Dataset items >>
----

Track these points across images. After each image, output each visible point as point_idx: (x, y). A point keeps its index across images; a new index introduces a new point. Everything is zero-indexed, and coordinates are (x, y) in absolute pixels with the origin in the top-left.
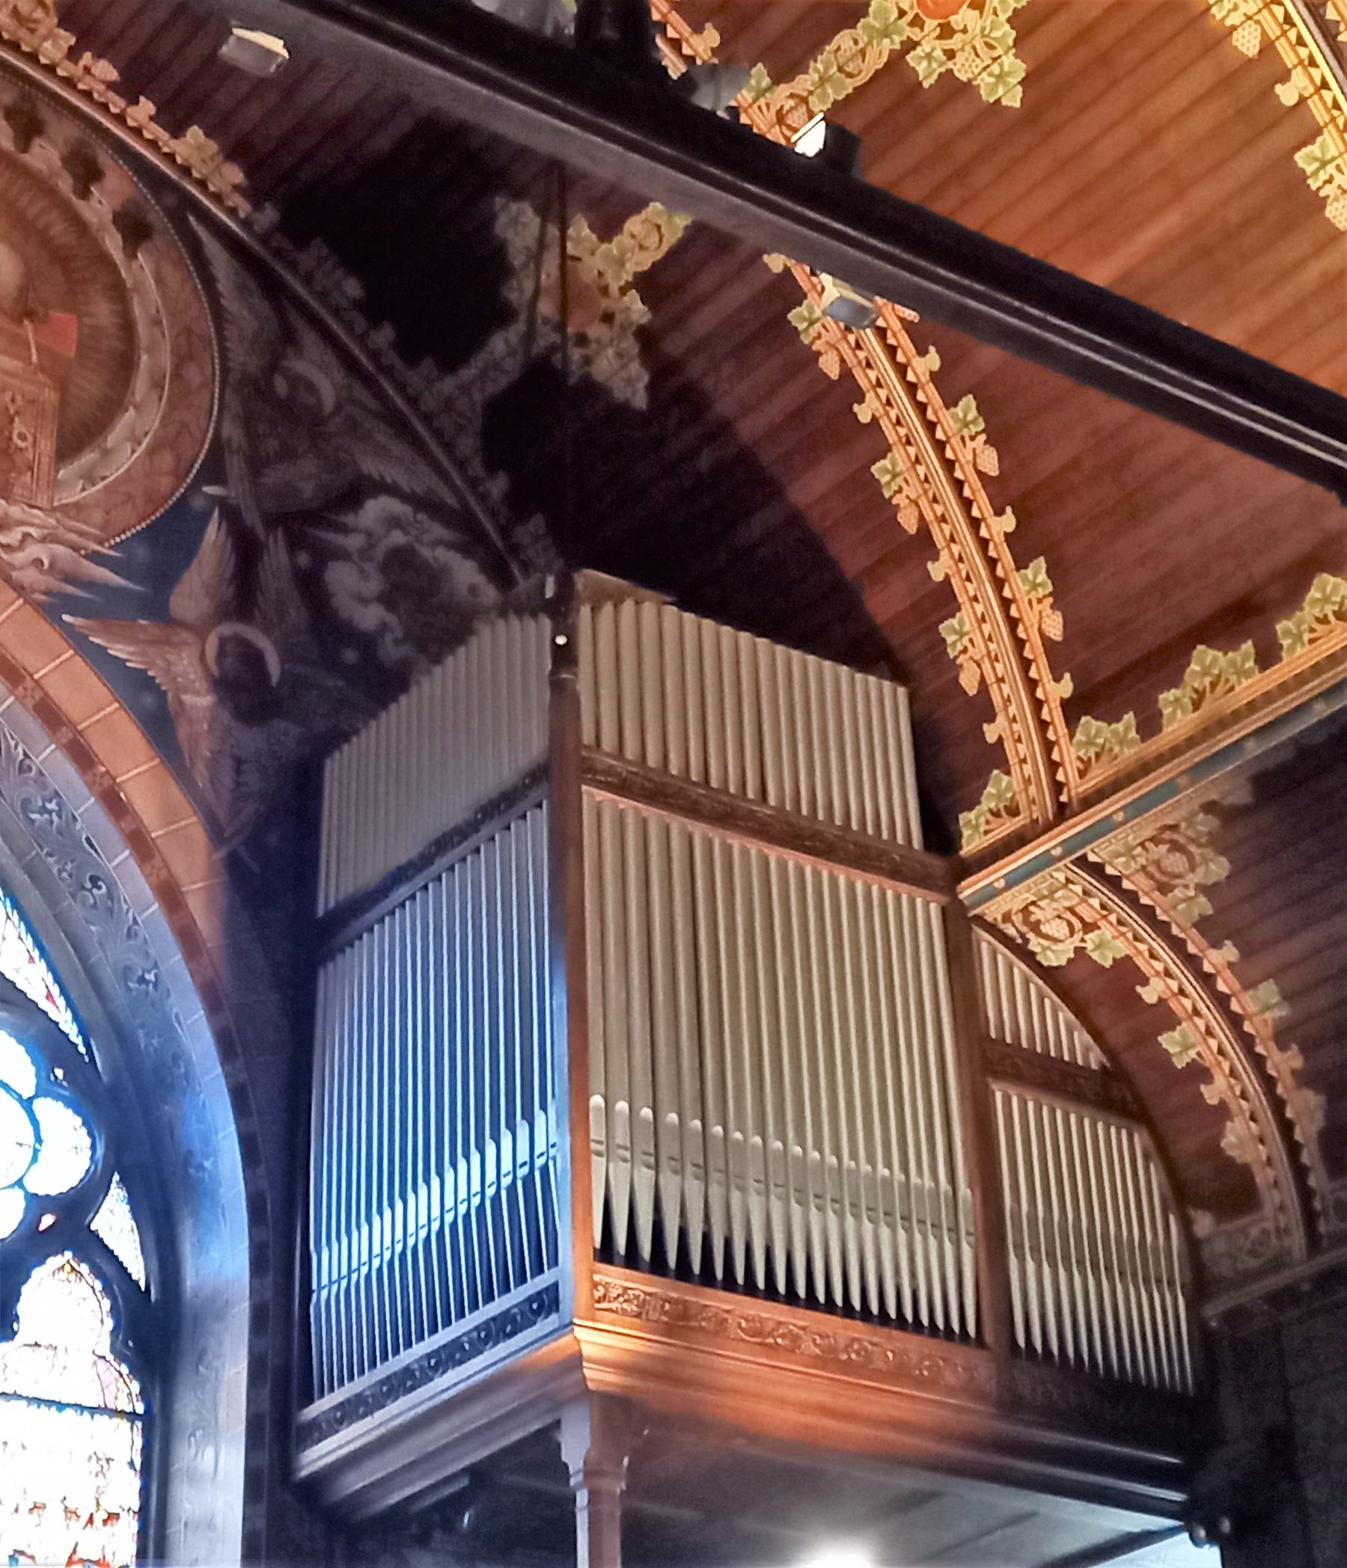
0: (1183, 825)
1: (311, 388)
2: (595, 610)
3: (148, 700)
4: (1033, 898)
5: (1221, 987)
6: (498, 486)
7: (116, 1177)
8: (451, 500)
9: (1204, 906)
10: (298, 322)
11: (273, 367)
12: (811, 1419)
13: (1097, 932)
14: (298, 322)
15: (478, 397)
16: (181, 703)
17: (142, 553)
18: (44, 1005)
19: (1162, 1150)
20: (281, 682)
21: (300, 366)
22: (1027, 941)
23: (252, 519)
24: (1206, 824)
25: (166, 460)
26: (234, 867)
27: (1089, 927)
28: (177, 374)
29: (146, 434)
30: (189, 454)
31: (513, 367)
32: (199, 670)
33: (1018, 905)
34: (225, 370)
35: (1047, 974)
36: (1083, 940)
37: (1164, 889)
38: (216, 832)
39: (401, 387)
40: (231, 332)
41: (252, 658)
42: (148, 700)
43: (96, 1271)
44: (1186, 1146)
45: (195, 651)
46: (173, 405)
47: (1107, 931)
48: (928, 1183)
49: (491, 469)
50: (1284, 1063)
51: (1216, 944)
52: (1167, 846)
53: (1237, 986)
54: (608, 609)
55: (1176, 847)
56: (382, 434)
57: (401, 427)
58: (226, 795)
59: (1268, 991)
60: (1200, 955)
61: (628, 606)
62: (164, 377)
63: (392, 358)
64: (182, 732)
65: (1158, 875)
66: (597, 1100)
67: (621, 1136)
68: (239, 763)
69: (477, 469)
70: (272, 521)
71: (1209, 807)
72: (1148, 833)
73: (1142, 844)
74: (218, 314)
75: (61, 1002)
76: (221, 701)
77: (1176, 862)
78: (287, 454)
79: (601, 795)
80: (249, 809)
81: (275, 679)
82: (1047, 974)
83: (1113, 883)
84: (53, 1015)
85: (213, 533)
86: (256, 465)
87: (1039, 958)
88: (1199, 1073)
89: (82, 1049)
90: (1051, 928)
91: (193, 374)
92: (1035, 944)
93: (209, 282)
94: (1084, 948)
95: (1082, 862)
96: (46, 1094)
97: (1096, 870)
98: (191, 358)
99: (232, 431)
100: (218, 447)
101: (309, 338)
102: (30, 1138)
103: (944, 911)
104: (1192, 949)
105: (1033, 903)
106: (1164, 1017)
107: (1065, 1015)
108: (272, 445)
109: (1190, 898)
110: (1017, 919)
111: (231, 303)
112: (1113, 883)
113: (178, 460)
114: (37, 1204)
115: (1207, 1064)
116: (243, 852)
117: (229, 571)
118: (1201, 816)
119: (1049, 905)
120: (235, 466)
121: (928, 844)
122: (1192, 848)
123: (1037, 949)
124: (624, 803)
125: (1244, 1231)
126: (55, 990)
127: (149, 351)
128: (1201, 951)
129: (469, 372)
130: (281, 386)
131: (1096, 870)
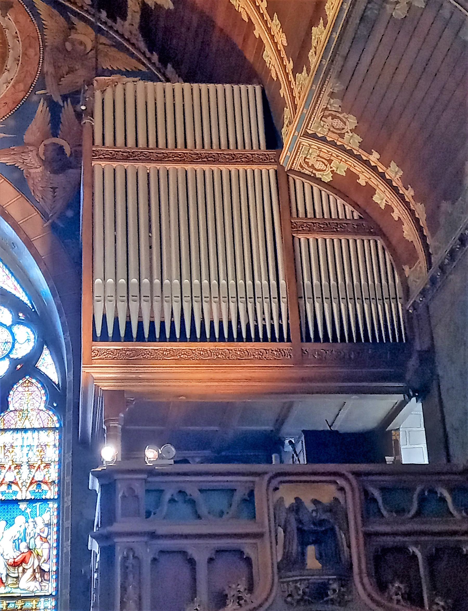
0: (329, 106)
1: (81, 43)
2: (103, 92)
3: (16, 175)
4: (304, 156)
5: (380, 170)
6: (155, 57)
7: (45, 347)
8: (144, 69)
9: (357, 139)
10: (74, 19)
11: (66, 39)
12: (285, 384)
13: (333, 162)
14: (74, 19)
15: (136, 26)
16: (30, 173)
17: (12, 123)
18: (14, 292)
19: (389, 246)
20: (71, 155)
21: (74, 36)
22: (315, 174)
23: (57, 99)
24: (336, 104)
25: (21, 86)
26: (53, 227)
27: (330, 161)
28: (25, 54)
29: (12, 79)
30: (30, 82)
31: (137, 8)
32: (37, 159)
33: (301, 161)
34: (45, 46)
35: (328, 185)
36: (331, 168)
37: (342, 136)
38: (44, 216)
39: (117, 32)
40: (46, 32)
41: (61, 149)
42: (16, 175)
43: (39, 381)
44: (394, 241)
45: (35, 152)
46: (23, 66)
47: (335, 162)
48: (265, 282)
49: (151, 51)
50: (409, 194)
51: (371, 153)
52: (330, 117)
53: (385, 168)
54: (109, 91)
55: (334, 117)
56: (113, 52)
57: (119, 47)
58: (49, 202)
59: (393, 165)
60: (368, 159)
61: (119, 88)
62: (19, 56)
63: (110, 22)
64: (30, 182)
65: (339, 132)
66: (98, 281)
67: (110, 291)
68: (54, 189)
69: (148, 54)
70: (65, 98)
71: (332, 95)
72: (320, 114)
73: (321, 120)
74: (42, 27)
75: (21, 290)
76: (46, 168)
77: (337, 123)
78: (71, 71)
79: (103, 163)
80: (59, 205)
81: (68, 155)
82: (328, 185)
83: (323, 140)
84: (17, 295)
85: (42, 108)
86: (59, 78)
87: (323, 180)
88: (389, 208)
89: (30, 305)
90: (319, 165)
91: (31, 52)
92: (318, 174)
93: (36, 15)
94: (334, 170)
95: (306, 135)
96: (19, 323)
97: (314, 136)
98: (30, 46)
99: (48, 68)
100: (43, 75)
101: (80, 25)
102: (11, 341)
103: (276, 171)
104: (365, 158)
105: (305, 158)
106: (371, 191)
107: (340, 202)
108: (65, 69)
109: (352, 136)
110: (305, 166)
111: (47, 22)
112: (323, 140)
113: (25, 85)
114: (15, 362)
115: (390, 204)
116: (57, 222)
117: (49, 119)
118: (332, 101)
119: (310, 156)
120: (49, 80)
121: (269, 146)
122: (338, 115)
123: (320, 176)
124: (115, 164)
125: (416, 269)
126: (18, 286)
127: (13, 49)
128: (367, 157)
129: (129, 17)
130: (68, 46)
131: (314, 136)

----

What you will do >>
Convert the material from its first line through the line containing "71: (1209, 807)" into a JSON list of strings, one string per line, with blank lines and the picture left out.

Full output >>
[
  "Track these points across images. After each image, output each visible point as point_idx: (x, y). A point keeps its index across images; a new index introduces a new point. Everything is zero-indexed, and coordinates are (x, y) in absolute pixels with the origin in the top-left.",
  "0: (1183, 825)",
  "1: (311, 388)",
  "2: (595, 610)",
  "3: (148, 700)",
  "4: (1033, 898)",
  "5: (1221, 987)",
  "6: (498, 486)",
  "7: (116, 1177)",
  "8: (451, 500)",
  "9: (1204, 906)",
  "10: (298, 322)",
  "11: (273, 367)",
  "12: (811, 1419)",
  "13: (1097, 932)",
  "14: (298, 322)",
  "15: (478, 397)",
  "16: (181, 703)",
  "17: (142, 553)",
  "18: (44, 1005)",
  "19: (1162, 1150)",
  "20: (281, 682)",
  "21: (300, 366)",
  "22: (1027, 941)",
  "23: (252, 519)",
  "24: (1206, 824)",
  "25: (166, 460)",
  "26: (234, 867)",
  "27: (1089, 927)",
  "28: (177, 374)",
  "29: (146, 434)",
  "30: (189, 454)",
  "31: (513, 367)",
  "32: (199, 670)",
  "33: (1018, 905)",
  "34: (225, 370)",
  "35: (1047, 974)",
  "36: (1083, 940)",
  "37: (1164, 889)",
  "38: (216, 832)",
  "39: (401, 387)",
  "40: (231, 332)",
  "41: (252, 658)",
  "42: (148, 700)",
  "43: (96, 1271)",
  "44: (1186, 1146)",
  "45: (195, 651)",
  "46: (173, 405)",
  "47: (1107, 931)",
  "48: (928, 1183)",
  "49: (491, 469)",
  "50: (1284, 1063)",
  "51: (1216, 944)",
  "52: (1167, 846)",
  "53: (1237, 986)",
  "54: (608, 609)",
  "55: (1176, 847)",
  "56: (382, 434)",
  "57: (401, 427)",
  "58: (226, 795)",
  "59: (1268, 991)",
  "60: (1200, 955)",
  "61: (628, 606)",
  "62: (164, 377)",
  "63: (392, 358)",
  "64: (182, 732)",
  "65: (1158, 875)",
  "66: (597, 1100)",
  "67: (621, 1136)",
  "68: (239, 763)",
  "69: (477, 469)",
  "70: (272, 521)",
  "71: (1209, 807)"
]